--- Start of SUPPLIED DATA ---

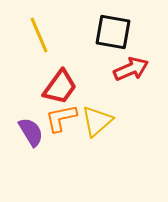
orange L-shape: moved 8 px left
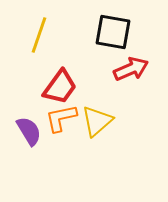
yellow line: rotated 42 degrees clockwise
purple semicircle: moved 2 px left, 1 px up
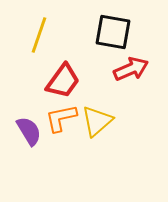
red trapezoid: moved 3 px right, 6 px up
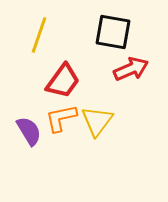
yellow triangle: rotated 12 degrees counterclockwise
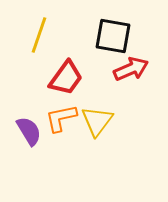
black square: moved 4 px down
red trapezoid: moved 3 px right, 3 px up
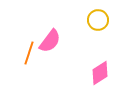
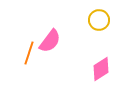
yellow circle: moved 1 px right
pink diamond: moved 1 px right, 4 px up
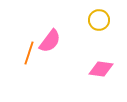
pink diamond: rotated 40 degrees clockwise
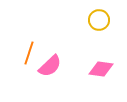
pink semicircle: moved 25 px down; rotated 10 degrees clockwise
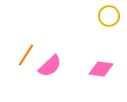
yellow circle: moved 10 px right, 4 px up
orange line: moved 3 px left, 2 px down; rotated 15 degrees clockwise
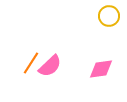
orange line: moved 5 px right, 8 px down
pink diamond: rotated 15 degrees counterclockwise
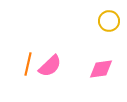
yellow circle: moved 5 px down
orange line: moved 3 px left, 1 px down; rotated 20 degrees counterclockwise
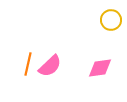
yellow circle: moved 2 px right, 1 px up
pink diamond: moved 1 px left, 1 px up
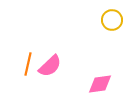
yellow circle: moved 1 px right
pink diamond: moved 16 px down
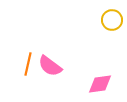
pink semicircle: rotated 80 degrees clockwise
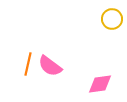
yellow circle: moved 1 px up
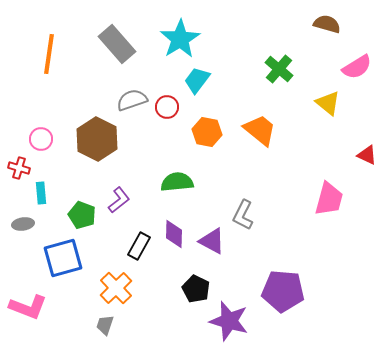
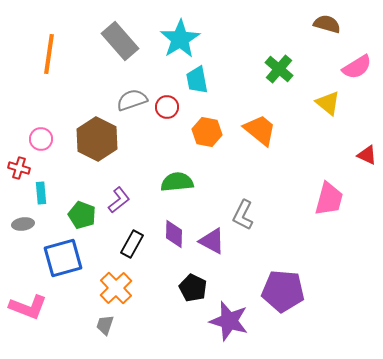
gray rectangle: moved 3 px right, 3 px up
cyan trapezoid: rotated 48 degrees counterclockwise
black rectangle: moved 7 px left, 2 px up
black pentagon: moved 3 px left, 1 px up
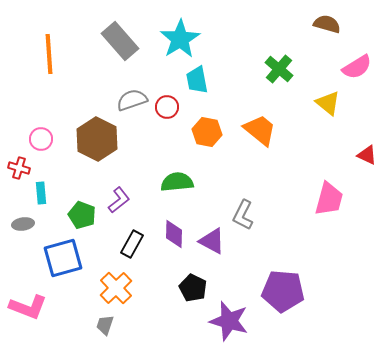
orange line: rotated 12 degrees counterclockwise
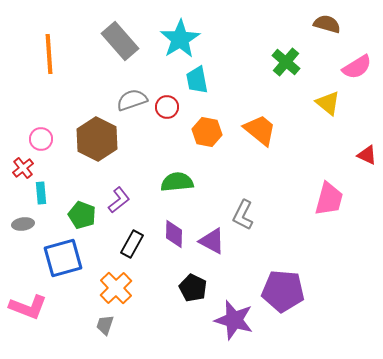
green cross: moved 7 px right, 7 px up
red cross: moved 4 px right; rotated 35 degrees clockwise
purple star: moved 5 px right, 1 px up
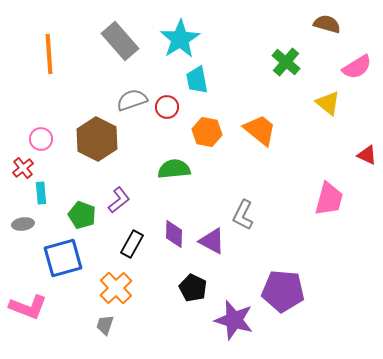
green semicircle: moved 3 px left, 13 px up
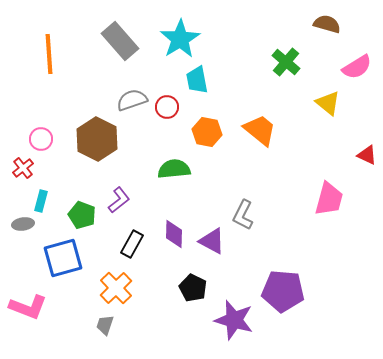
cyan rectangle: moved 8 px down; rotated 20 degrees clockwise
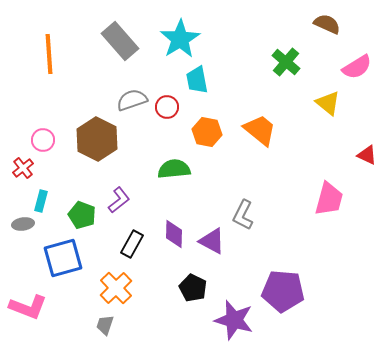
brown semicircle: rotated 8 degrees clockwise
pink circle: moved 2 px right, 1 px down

--- End of SUPPLIED DATA ---

## YOUR OBJECTIVE
Please transcribe every line of the records above, keeping each word and number unchanged, and leave out the picture lines.

## ANSWER FOR THE TASK
orange L-shape: moved 8 px left
yellow line: rotated 42 degrees clockwise
purple semicircle: moved 2 px left, 1 px up
red trapezoid: moved 3 px right, 6 px up
yellow triangle: rotated 12 degrees counterclockwise
black square: moved 4 px down
red trapezoid: moved 3 px right, 3 px up
yellow circle: moved 1 px right
pink diamond: moved 1 px right, 4 px up
pink diamond: rotated 40 degrees clockwise
pink semicircle: moved 25 px down; rotated 10 degrees clockwise
yellow circle: moved 10 px right, 4 px up
orange line: moved 3 px left, 2 px down; rotated 15 degrees clockwise
orange line: moved 5 px right, 8 px down
pink diamond: rotated 15 degrees counterclockwise
yellow circle: moved 5 px down
orange line: moved 3 px left, 1 px down; rotated 20 degrees counterclockwise
yellow circle: moved 2 px right, 1 px up
pink diamond: moved 1 px left, 1 px up
yellow circle: moved 1 px right
pink diamond: moved 16 px down
pink semicircle: rotated 80 degrees clockwise
yellow circle: moved 1 px up
gray rectangle: moved 3 px right, 3 px up
cyan trapezoid: rotated 48 degrees counterclockwise
black rectangle: moved 7 px left, 2 px up
black pentagon: moved 3 px left, 1 px up
orange line: rotated 12 degrees counterclockwise
green cross: moved 7 px right, 7 px up
red cross: moved 4 px right; rotated 35 degrees clockwise
purple star: moved 5 px right, 1 px up
green semicircle: moved 3 px left, 13 px up
cyan rectangle: moved 8 px down; rotated 20 degrees clockwise
brown semicircle: rotated 8 degrees clockwise
pink circle: moved 2 px right, 1 px down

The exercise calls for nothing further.